Work required:
Extract from the entries below, exactly as given, only the lines from the line containing "(245, 277) = (406, 203): white" to the line containing "(539, 514) = (492, 526): yellow", both lines included.

Given data:
[Start of section]
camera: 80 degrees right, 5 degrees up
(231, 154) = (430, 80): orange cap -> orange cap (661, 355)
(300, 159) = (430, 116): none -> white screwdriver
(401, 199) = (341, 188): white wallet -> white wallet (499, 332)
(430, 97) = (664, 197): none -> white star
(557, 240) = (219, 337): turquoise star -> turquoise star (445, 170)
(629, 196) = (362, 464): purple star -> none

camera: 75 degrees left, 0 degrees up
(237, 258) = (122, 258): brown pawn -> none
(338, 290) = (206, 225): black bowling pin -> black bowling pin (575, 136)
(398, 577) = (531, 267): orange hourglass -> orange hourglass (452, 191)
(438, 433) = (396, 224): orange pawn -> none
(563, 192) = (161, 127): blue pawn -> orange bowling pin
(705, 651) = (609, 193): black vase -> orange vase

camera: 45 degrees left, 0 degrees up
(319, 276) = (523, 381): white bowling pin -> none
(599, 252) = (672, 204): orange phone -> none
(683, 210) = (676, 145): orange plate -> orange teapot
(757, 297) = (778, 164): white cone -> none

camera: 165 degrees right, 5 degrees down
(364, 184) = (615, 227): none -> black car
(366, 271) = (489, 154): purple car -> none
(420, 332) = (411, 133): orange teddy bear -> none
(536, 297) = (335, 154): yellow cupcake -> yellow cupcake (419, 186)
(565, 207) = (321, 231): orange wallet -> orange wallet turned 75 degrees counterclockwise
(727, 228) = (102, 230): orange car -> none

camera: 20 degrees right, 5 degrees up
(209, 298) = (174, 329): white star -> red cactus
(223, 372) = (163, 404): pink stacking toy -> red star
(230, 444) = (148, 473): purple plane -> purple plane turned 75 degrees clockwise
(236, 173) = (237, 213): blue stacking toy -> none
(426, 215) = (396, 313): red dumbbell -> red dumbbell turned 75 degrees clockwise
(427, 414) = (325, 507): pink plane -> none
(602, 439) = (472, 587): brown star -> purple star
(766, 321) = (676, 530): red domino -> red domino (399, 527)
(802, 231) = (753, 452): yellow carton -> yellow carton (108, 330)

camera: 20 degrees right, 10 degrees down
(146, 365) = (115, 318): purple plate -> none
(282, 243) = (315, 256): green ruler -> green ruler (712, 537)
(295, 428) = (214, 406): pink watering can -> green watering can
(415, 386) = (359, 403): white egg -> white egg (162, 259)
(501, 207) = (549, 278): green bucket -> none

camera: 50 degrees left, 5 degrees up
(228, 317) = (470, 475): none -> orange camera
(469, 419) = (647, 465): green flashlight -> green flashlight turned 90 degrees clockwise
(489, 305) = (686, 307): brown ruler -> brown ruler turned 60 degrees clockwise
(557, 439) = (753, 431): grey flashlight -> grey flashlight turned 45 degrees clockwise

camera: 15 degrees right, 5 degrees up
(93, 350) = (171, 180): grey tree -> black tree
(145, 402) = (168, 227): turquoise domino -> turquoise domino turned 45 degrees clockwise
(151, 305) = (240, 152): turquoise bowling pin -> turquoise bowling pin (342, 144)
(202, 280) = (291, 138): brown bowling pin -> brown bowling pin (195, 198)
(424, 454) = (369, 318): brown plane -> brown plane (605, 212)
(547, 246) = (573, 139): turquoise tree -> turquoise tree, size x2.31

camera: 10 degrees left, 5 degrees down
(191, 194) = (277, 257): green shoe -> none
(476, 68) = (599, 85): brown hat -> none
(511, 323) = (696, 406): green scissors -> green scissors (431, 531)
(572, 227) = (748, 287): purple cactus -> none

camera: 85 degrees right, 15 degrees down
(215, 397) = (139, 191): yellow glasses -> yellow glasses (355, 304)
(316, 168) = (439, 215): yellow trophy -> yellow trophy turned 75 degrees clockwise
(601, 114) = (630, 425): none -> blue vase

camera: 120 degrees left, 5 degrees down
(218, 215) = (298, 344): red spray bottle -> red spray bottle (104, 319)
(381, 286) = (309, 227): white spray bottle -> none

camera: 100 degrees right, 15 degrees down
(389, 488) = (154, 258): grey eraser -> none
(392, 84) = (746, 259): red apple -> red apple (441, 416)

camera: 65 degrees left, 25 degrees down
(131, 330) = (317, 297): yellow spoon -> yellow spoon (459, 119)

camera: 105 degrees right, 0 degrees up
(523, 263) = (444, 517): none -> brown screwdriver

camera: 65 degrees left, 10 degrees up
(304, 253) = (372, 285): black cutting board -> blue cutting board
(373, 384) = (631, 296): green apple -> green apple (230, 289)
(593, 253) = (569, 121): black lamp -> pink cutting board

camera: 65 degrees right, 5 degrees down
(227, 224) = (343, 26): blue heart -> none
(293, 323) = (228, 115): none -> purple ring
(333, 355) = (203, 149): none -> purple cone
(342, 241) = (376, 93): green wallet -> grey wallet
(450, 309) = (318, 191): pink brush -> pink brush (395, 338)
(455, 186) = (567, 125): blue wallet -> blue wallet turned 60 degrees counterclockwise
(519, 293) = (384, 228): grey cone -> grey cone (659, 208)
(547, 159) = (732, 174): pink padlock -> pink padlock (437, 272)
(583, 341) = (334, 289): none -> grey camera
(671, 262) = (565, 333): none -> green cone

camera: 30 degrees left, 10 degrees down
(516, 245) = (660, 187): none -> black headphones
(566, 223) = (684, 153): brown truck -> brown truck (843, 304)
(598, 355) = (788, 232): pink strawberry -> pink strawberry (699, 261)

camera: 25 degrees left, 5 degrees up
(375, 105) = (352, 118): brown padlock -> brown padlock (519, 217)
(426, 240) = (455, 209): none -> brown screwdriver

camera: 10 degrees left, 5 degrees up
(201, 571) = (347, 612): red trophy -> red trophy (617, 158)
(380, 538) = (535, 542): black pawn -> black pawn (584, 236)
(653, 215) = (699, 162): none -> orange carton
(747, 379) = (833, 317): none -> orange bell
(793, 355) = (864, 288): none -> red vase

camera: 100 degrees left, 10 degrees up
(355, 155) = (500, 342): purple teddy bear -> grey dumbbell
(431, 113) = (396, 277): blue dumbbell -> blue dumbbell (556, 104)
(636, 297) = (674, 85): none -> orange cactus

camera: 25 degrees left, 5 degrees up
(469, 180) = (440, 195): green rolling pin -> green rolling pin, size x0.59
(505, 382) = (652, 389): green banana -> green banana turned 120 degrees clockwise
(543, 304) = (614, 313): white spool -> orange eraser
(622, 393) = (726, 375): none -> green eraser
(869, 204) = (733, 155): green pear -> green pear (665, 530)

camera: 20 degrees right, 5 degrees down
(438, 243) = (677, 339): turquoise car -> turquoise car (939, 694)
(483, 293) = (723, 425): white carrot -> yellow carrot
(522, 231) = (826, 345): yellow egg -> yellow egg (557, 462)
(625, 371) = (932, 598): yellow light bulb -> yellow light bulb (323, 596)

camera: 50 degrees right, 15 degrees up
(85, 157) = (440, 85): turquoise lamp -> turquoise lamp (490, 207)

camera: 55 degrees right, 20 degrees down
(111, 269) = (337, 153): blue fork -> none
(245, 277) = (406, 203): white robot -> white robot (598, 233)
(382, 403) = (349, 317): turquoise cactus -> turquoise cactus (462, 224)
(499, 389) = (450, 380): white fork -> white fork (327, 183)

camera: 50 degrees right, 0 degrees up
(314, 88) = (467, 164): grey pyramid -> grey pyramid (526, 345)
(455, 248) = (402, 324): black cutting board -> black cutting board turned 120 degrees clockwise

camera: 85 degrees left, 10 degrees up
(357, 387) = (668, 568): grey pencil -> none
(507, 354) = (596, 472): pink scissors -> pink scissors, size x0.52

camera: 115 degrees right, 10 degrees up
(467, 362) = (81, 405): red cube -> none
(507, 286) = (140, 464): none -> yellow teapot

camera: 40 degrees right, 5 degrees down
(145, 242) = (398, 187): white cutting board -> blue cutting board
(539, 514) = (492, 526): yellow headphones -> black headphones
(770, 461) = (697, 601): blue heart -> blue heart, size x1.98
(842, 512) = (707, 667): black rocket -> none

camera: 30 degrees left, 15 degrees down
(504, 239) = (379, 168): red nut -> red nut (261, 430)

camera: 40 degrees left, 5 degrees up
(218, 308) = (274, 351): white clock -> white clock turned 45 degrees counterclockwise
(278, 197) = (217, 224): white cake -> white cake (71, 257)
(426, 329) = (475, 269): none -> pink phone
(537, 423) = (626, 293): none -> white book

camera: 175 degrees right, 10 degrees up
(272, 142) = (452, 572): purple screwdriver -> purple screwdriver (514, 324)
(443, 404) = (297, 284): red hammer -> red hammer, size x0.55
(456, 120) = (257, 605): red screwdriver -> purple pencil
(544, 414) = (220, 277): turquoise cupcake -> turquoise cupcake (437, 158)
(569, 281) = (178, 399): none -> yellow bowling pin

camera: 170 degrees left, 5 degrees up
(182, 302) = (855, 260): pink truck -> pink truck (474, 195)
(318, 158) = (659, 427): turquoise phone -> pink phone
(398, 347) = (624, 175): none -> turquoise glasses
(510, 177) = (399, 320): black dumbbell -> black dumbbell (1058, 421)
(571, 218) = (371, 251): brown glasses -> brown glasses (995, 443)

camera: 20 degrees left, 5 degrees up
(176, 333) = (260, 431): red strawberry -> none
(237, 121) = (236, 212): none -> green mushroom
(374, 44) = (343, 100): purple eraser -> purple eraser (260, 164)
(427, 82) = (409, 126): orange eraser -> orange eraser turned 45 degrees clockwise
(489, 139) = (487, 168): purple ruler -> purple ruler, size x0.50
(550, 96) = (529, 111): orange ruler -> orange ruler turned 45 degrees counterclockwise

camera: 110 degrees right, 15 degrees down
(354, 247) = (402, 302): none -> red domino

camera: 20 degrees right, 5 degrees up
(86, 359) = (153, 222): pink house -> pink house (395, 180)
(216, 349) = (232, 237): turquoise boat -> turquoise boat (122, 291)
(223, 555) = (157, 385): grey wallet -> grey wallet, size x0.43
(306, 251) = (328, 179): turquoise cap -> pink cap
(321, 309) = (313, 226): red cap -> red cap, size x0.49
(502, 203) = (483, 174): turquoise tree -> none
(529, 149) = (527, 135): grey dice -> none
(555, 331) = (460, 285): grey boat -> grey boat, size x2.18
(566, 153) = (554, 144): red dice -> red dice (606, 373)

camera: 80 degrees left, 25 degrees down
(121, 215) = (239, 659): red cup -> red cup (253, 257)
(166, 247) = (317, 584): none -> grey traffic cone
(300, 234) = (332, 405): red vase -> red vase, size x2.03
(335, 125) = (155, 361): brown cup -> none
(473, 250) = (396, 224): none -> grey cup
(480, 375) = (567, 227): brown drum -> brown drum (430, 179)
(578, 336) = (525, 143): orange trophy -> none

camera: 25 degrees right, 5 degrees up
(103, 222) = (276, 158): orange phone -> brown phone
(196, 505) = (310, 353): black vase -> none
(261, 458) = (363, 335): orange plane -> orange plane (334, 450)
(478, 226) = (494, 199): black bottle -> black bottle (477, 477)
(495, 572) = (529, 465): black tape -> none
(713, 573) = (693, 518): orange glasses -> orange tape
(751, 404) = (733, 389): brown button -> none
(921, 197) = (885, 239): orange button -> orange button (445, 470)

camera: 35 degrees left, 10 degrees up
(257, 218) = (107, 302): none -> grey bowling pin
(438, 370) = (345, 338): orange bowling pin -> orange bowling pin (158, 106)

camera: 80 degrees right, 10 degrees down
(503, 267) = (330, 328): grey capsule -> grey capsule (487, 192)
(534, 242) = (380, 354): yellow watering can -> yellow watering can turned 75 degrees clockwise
[End of section]
Exercise response:
(245, 277) = (406, 203): white robot -> white robot (598, 233)
(382, 403) = (349, 317): turquoise cactus -> turquoise cactus (462, 224)
(499, 389) = (450, 380): white fork -> white fork (327, 183)

camera: 50 degrees right, 0 degrees up
(314, 88) = (467, 164): grey pyramid -> grey pyramid (526, 345)
(455, 248) = (402, 324): black cutting board -> black cutting board turned 120 degrees clockwise

camera: 85 degrees left, 10 degrees up
(357, 387) = (668, 568): grey pencil -> none
(507, 354) = (596, 472): pink scissors -> pink scissors, size x0.52

camera: 115 degrees right, 10 degrees up
(467, 362) = (81, 405): red cube -> none
(507, 286) = (140, 464): none -> yellow teapot

camera: 40 degrees right, 5 degrees down
(145, 242) = (398, 187): white cutting board -> blue cutting board
(539, 514) = (492, 526): yellow headphones -> black headphones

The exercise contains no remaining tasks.